### Data extracted from a collection
################

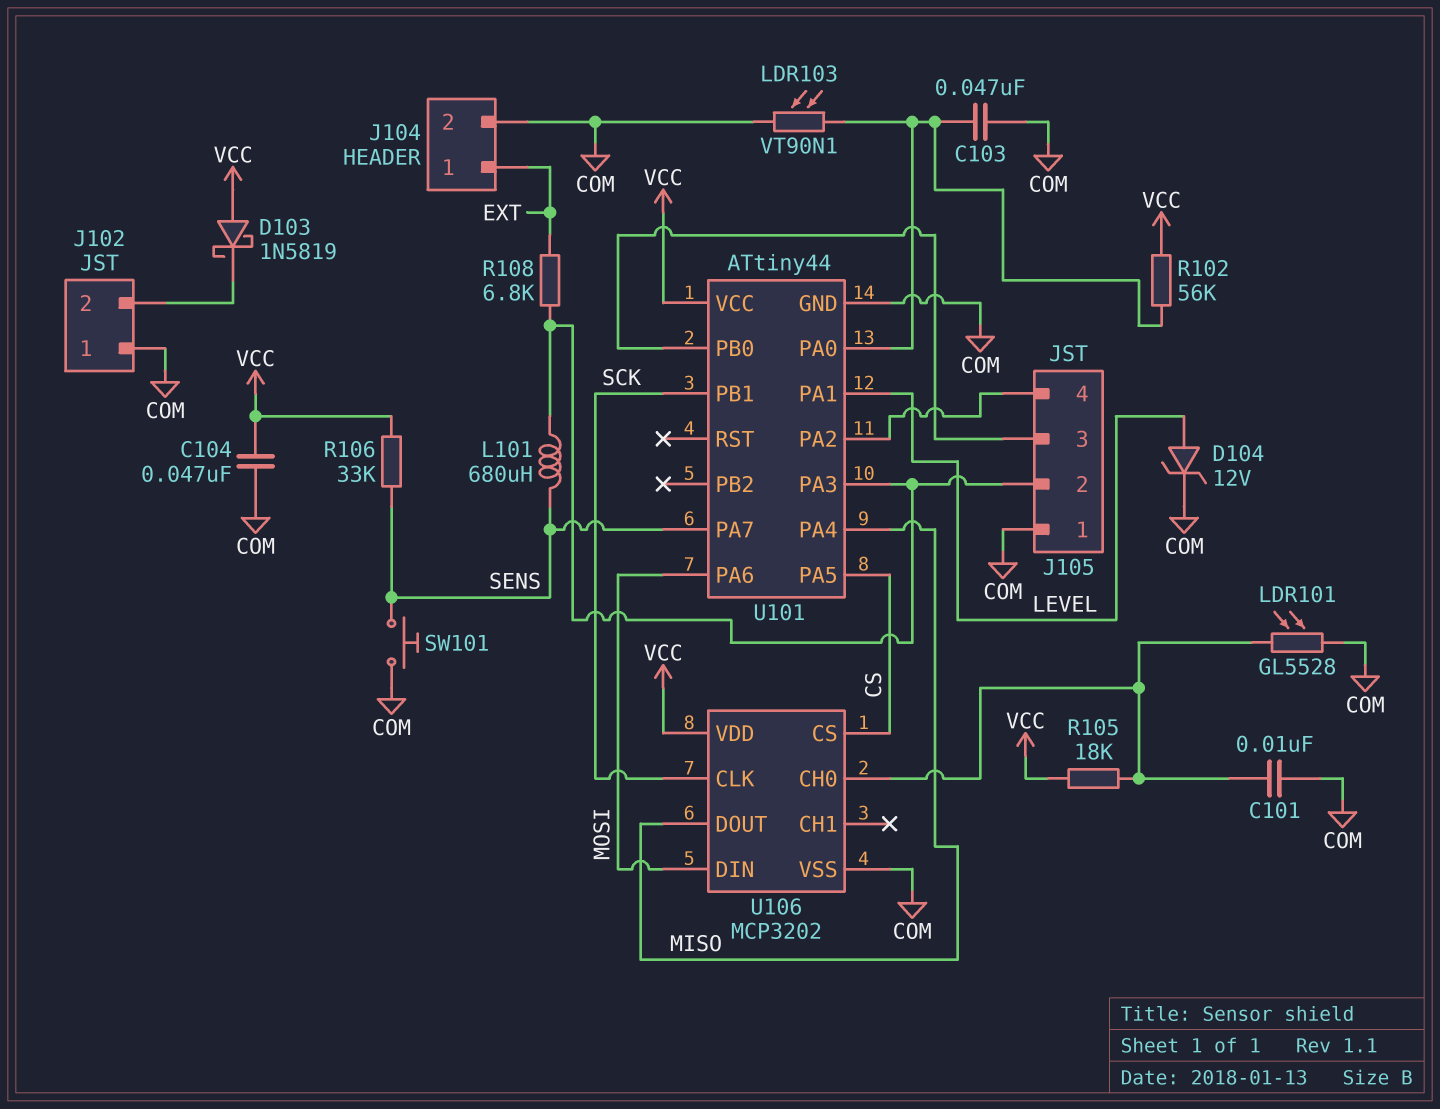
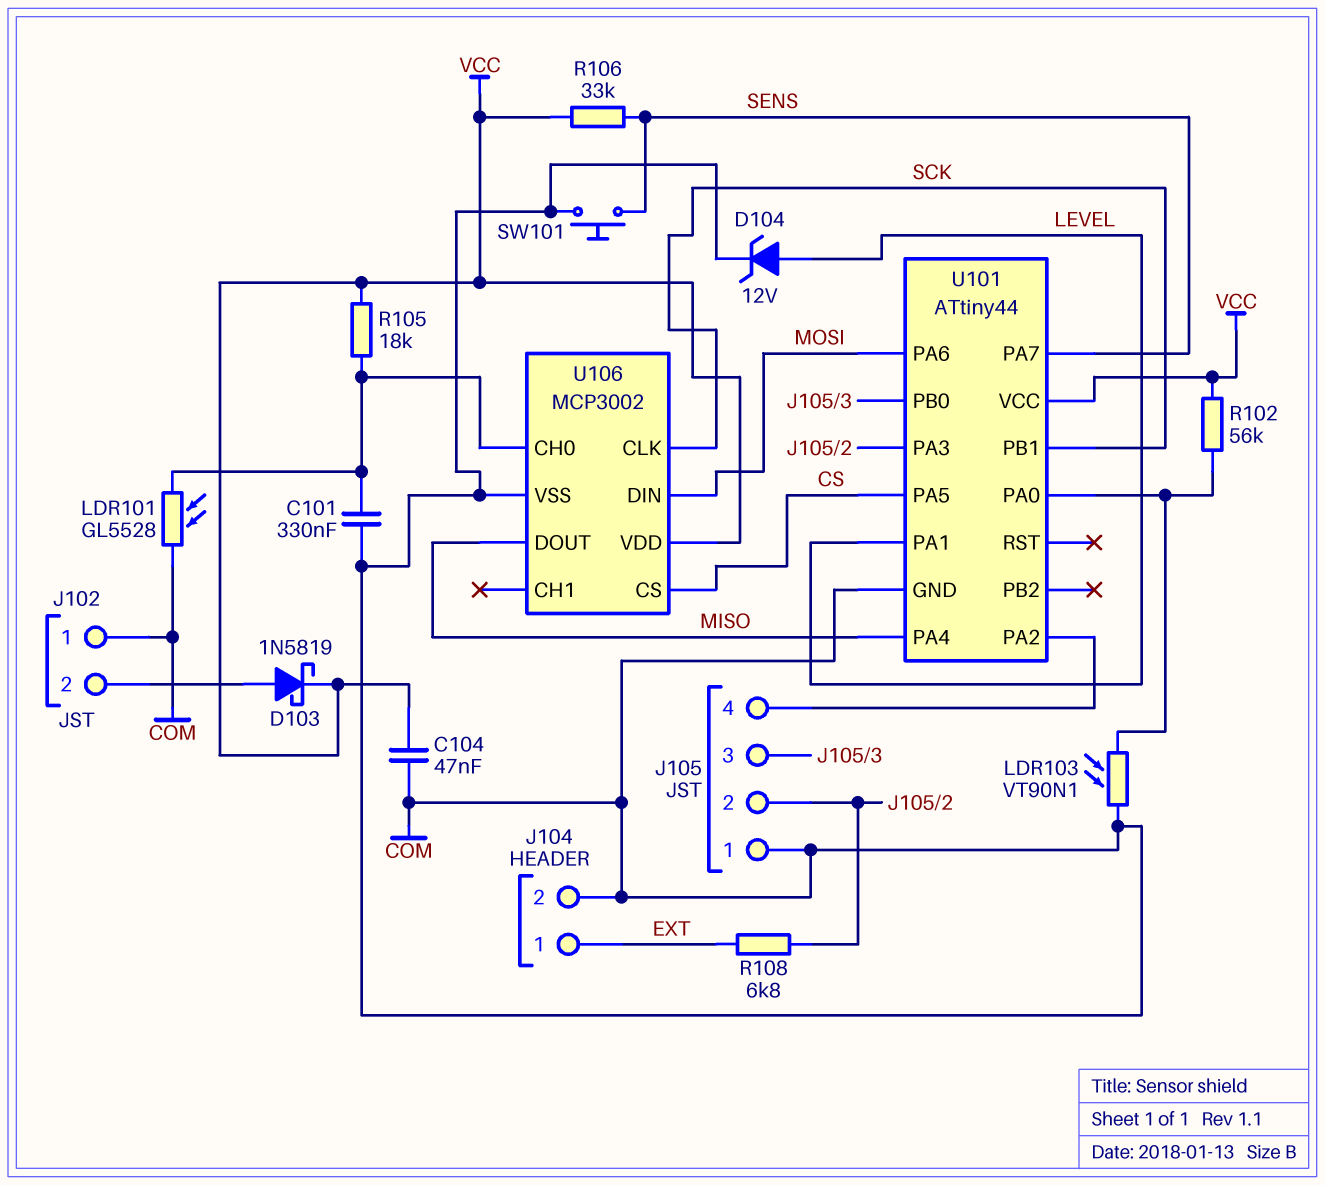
C101: 10nF (COM, U106/CH0) -> 330nF (COM, U106/CH0)
C103: 47nF (COM, U101/PA0) -> none
D103: schottky 1N5819 (A VCC, K J102/2) -> schottky 1N5819 (A J102/2, K VCC)
L101: 680uH (J105/2, SENS) -> none
U106: MCP3202 -> MCP3002

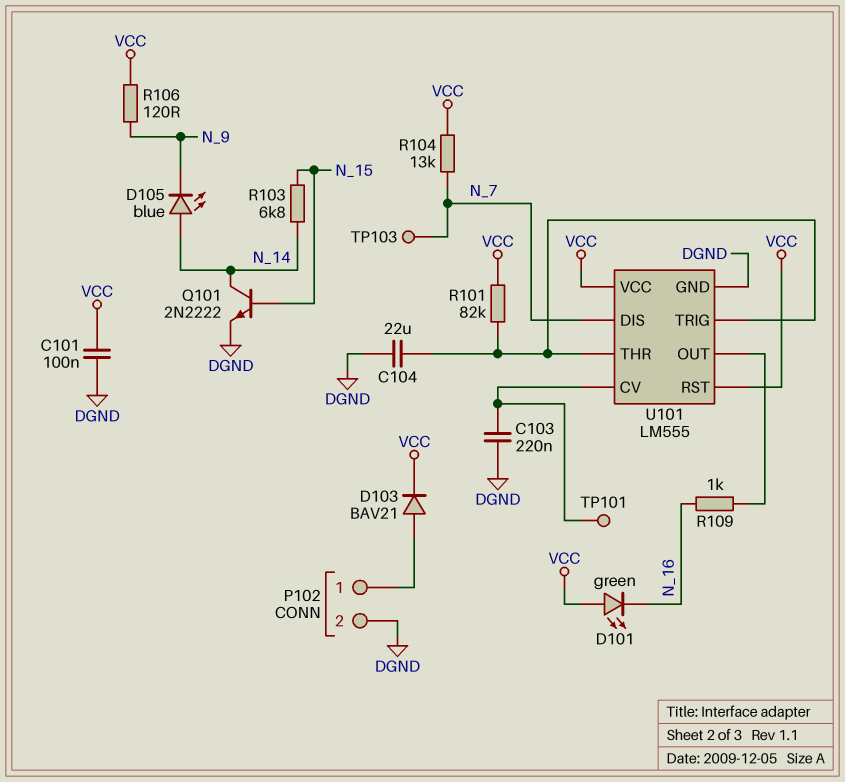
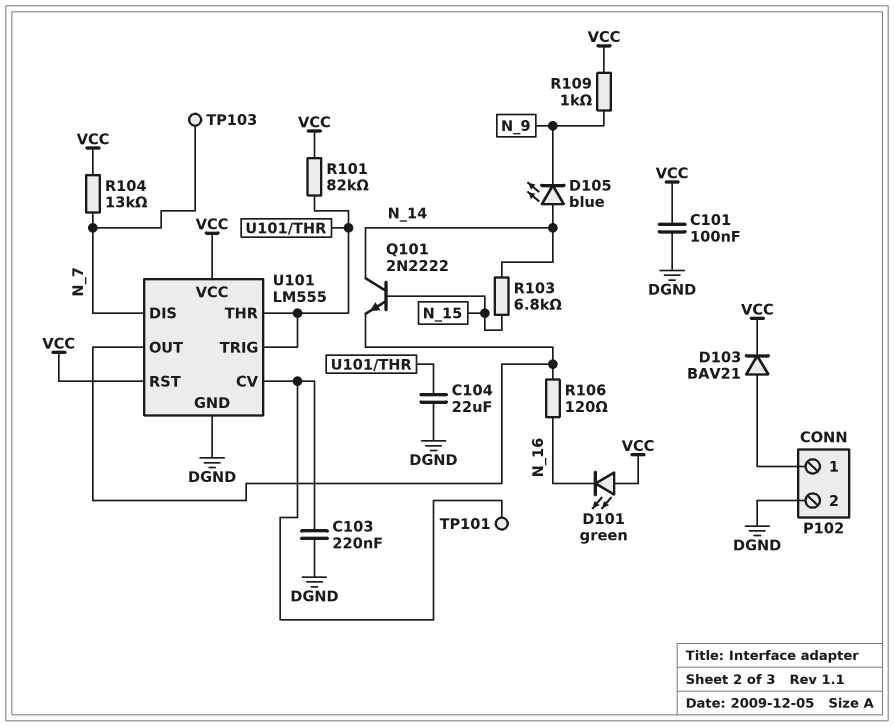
Q101: NPN 2N2222 (B N_15, C N_14, E DGND) -> NPN 2N2222 (B N_15, C N_14, E U101/OUT)
R106: 120 (N_9, VCC) -> 120 (N_16, U101/OUT)
R109: 1k (N_16, U101/OUT) -> 1k (N_9, VCC)

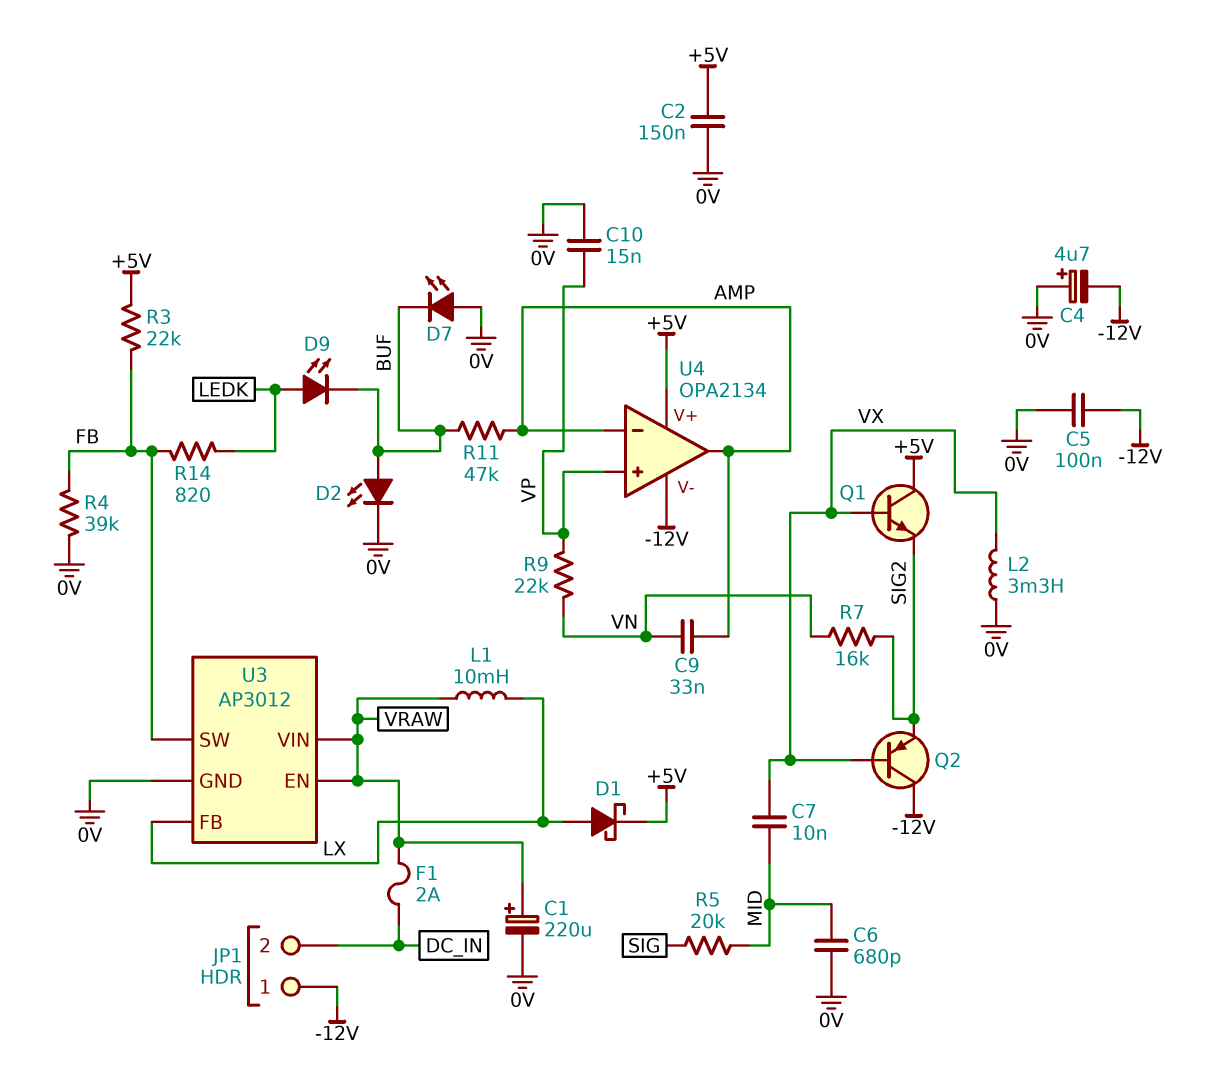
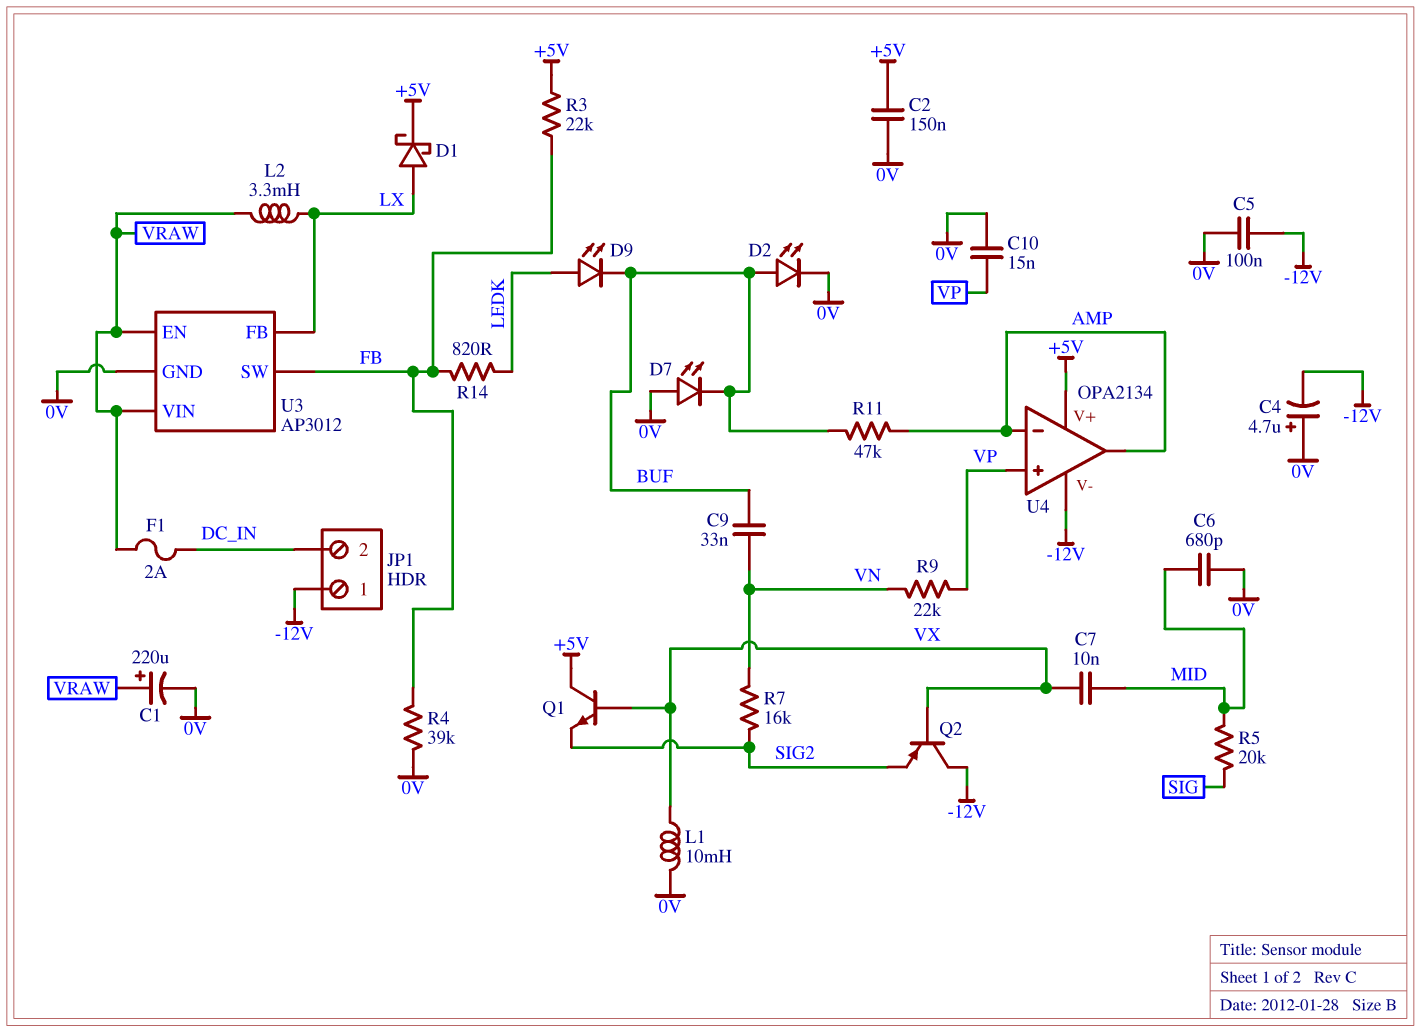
C9: 33nF (AMP, VN) -> 33nF (BUF, VN)
L1: 10mH (LX, VRAW) -> 10mH (0V, VX)
L2: 3.3mH (0V, VX) -> 3.3mH (LX, VRAW)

################

All lines from the one holding "C9: 33nF (AMP, VN) -> 33nF (BUF, VN)" through the end of the entries need to be given again exactly. Leave out the others.

C9: 33nF (AMP, VN) -> 33nF (BUF, VN)
L1: 10mH (LX, VRAW) -> 10mH (0V, VX)
L2: 3.3mH (0V, VX) -> 3.3mH (LX, VRAW)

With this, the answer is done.